_Activity_: When you reach the line with "none -> blue brick F12:F14 level 1" in the data below, begin printing lines exactly, and stop once the line with "none -> red cone M7 level 2" has been printed.
⟨
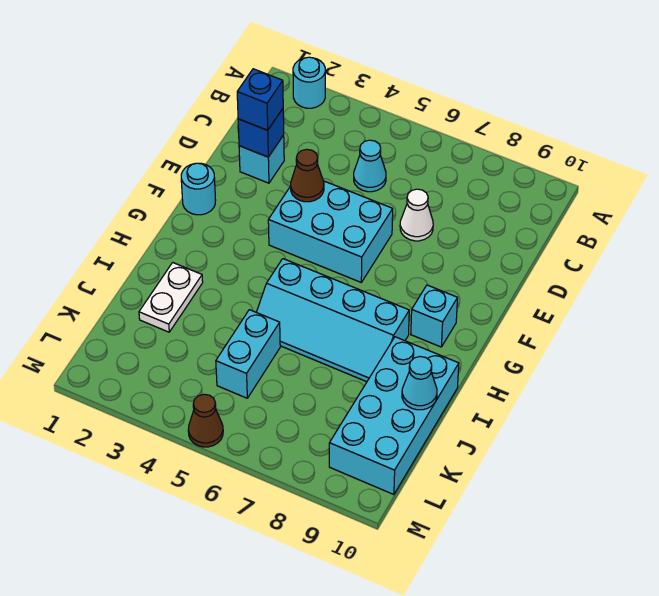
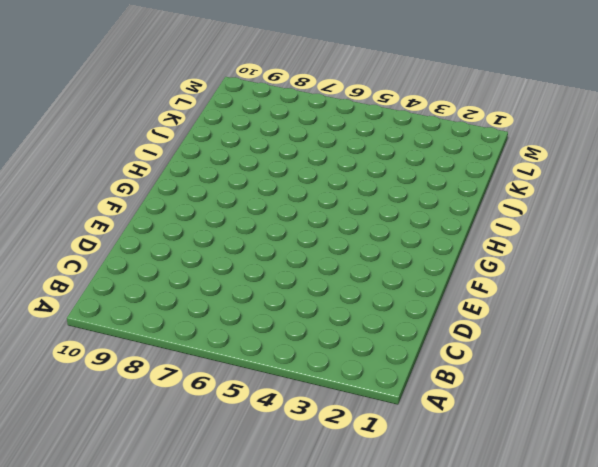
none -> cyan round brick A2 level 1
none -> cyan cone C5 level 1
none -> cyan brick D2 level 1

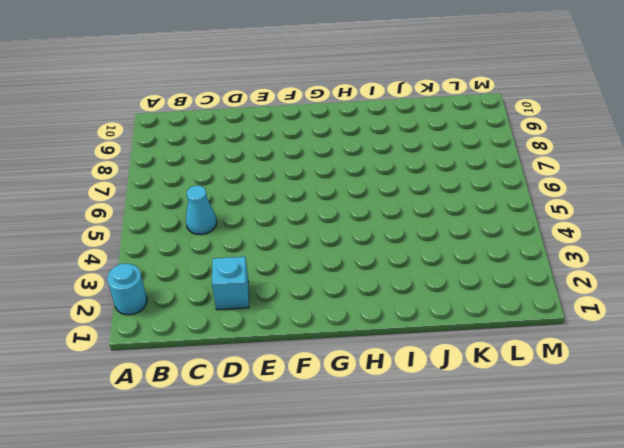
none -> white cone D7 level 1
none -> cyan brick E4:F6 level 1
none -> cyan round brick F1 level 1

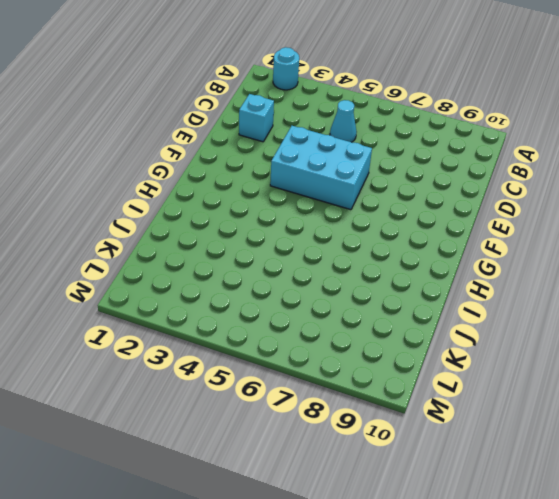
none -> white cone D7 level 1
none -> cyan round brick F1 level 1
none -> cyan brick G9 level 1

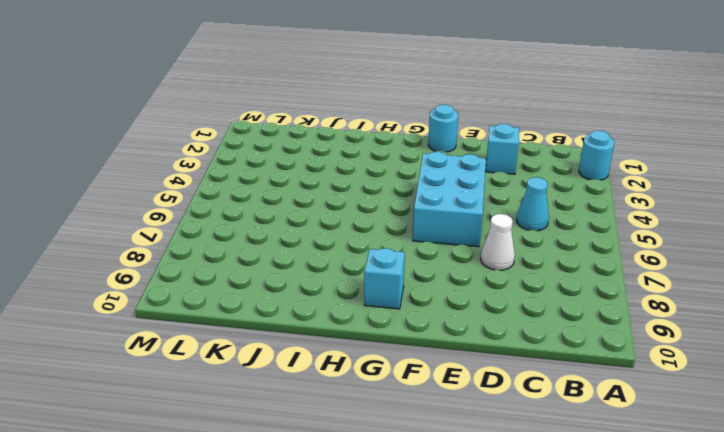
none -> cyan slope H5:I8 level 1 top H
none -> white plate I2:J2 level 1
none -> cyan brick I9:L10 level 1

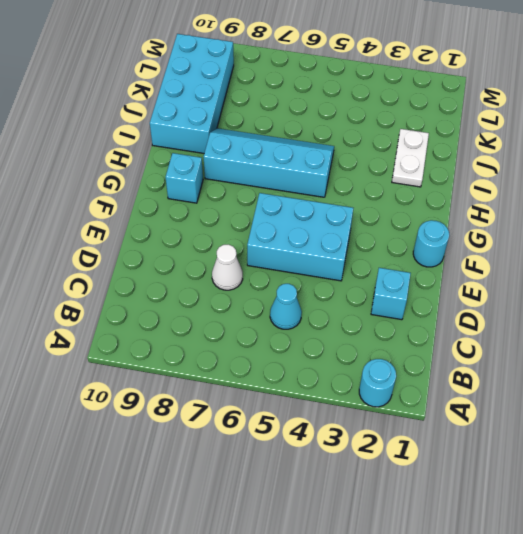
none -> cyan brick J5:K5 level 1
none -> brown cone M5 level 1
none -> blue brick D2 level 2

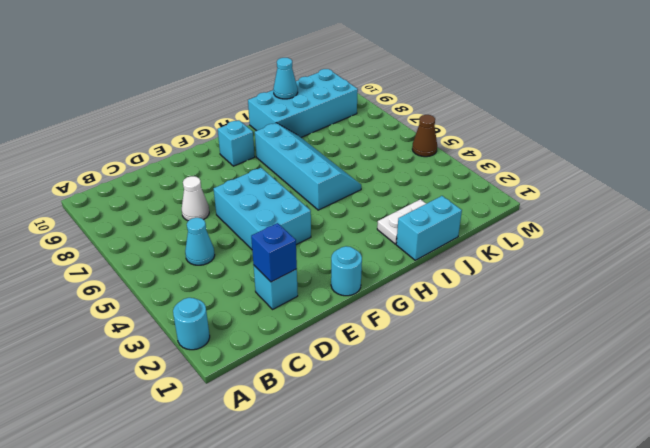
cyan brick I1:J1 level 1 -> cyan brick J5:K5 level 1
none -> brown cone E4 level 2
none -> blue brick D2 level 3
⟩
⟨
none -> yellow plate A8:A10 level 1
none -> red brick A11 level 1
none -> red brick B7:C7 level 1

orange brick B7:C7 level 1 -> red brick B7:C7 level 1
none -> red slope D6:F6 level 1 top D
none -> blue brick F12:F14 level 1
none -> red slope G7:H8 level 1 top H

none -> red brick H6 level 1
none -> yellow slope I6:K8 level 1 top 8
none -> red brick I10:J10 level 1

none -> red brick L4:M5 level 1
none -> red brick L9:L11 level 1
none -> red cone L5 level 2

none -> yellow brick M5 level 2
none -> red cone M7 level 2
⟩
_Solved exercise_:
none -> blue brick F12:F14 level 1
none -> red slope G7:H8 level 1 top H

none -> red brick H6 level 1
none -> yellow slope I6:K8 level 1 top 8
none -> red brick I10:J10 level 1

none -> red brick L4:M5 level 1
none -> red brick L9:L11 level 1
none -> red cone L5 level 2

none -> yellow brick M5 level 2
none -> red cone M7 level 2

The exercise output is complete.